Exercise brief: Copy each line of the data below in which the word "none" can be found.

[Itemized modification records]

___

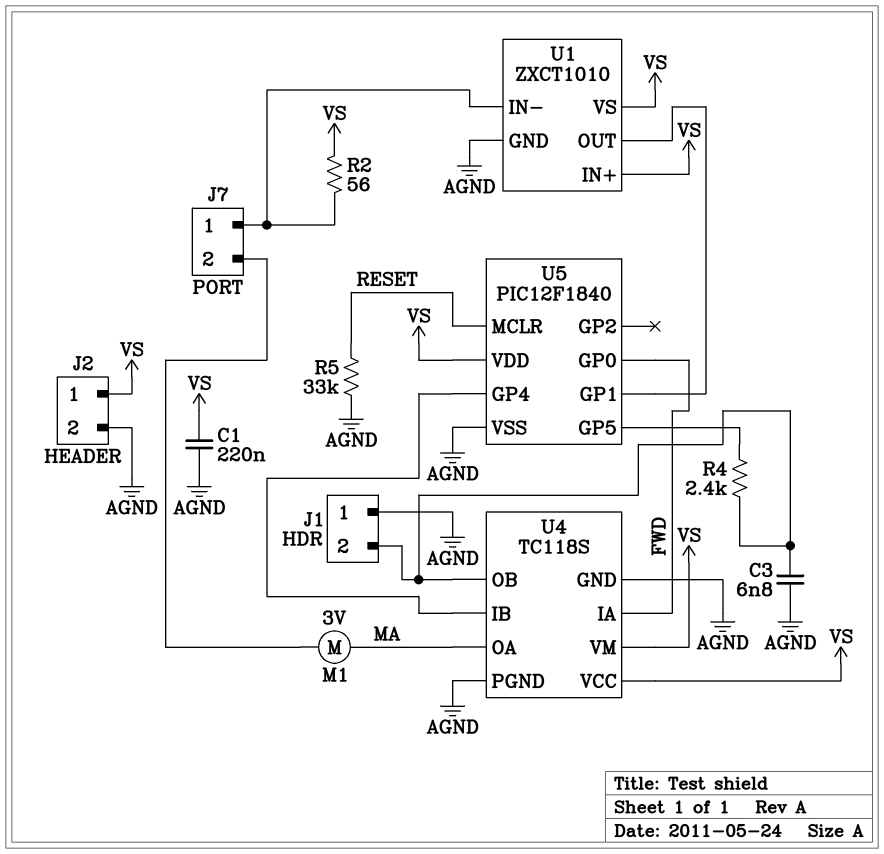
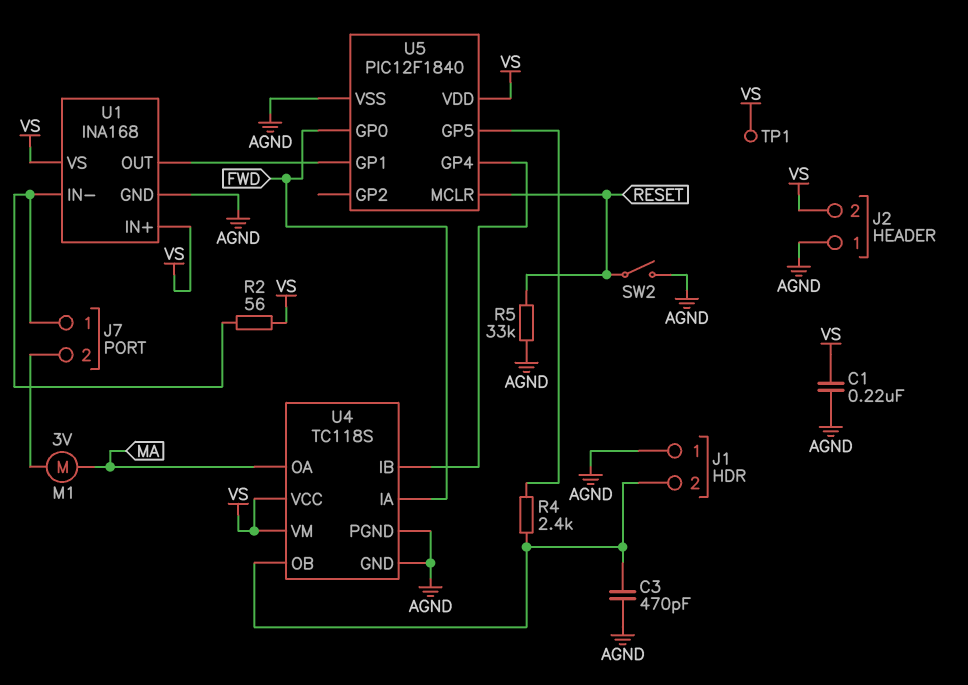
C3: 6.8nF (AGND, J1/2) -> 470pF (AGND, J1/2)
J2 pin 1: VS -> AGND
J2 pin 2: AGND -> VS
SW2: none -> switch (AGND, RESET)
TP1: none -> test point (VS)
U1: ZXCT1010 -> INA168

___

Result below:
SW2: none -> switch (AGND, RESET)
TP1: none -> test point (VS)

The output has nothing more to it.